*Task directions*:
All lines from the one containing "(436, 274) = (143, 177): orange" to the end of the data below are to be returned exactly, both ends included, with nothing added.

*Collected material*:

════

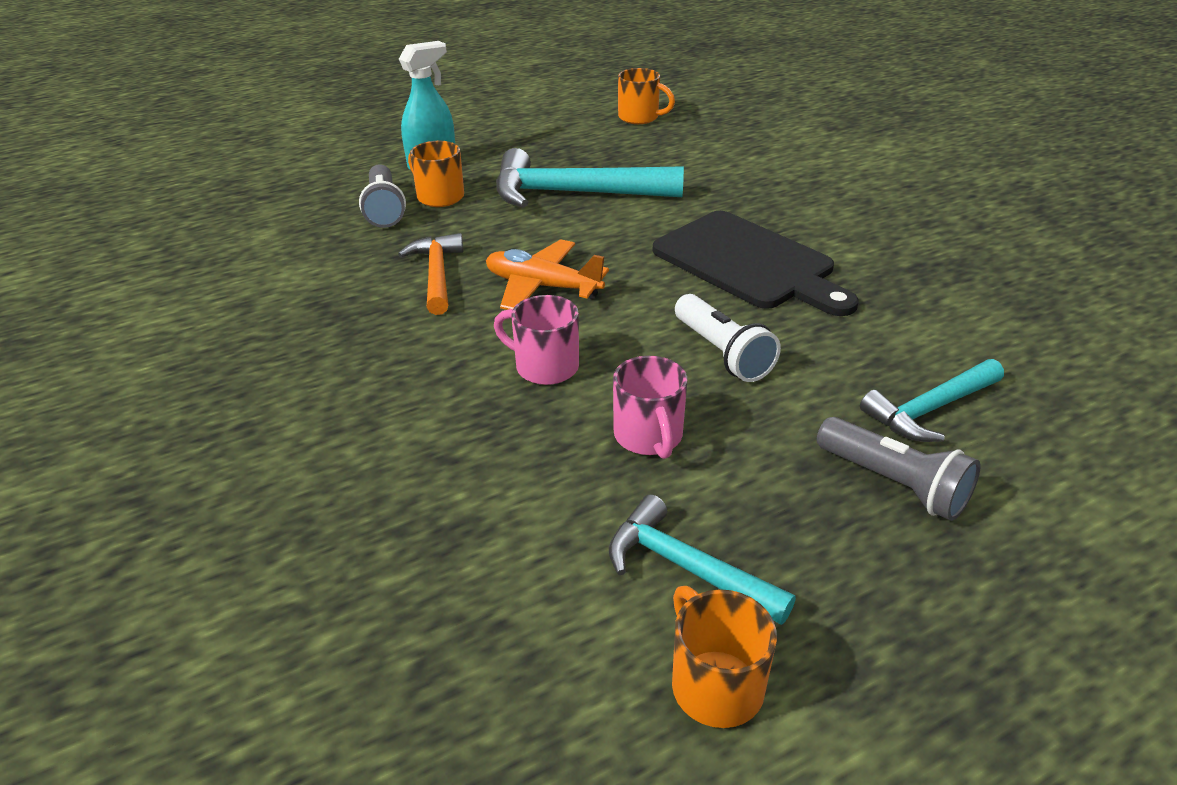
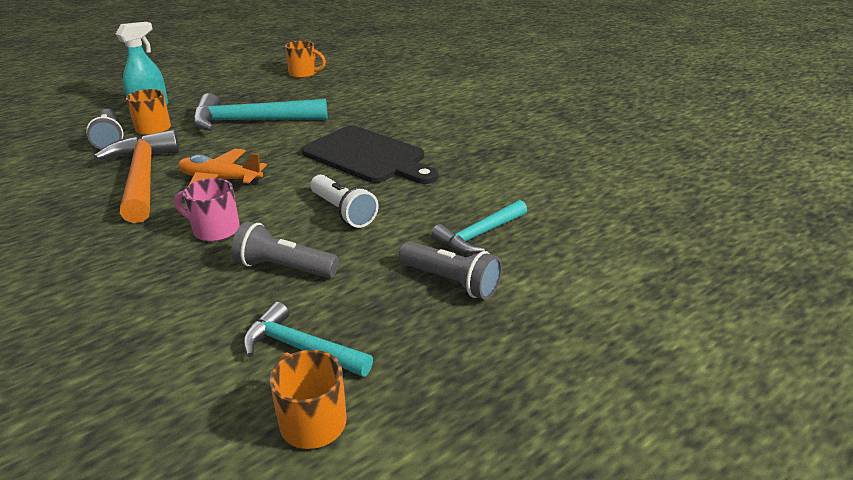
camera: 10 degrees left, 5 degrees down
(436, 274) = (143, 177): orange hammer -> orange hammer, size x1.70
(649, 437) = (284, 268): pink mug -> grey flashlight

════

*Worked solution*:
(436, 274) = (143, 177): orange hammer -> orange hammer, size x1.70
(649, 437) = (284, 268): pink mug -> grey flashlight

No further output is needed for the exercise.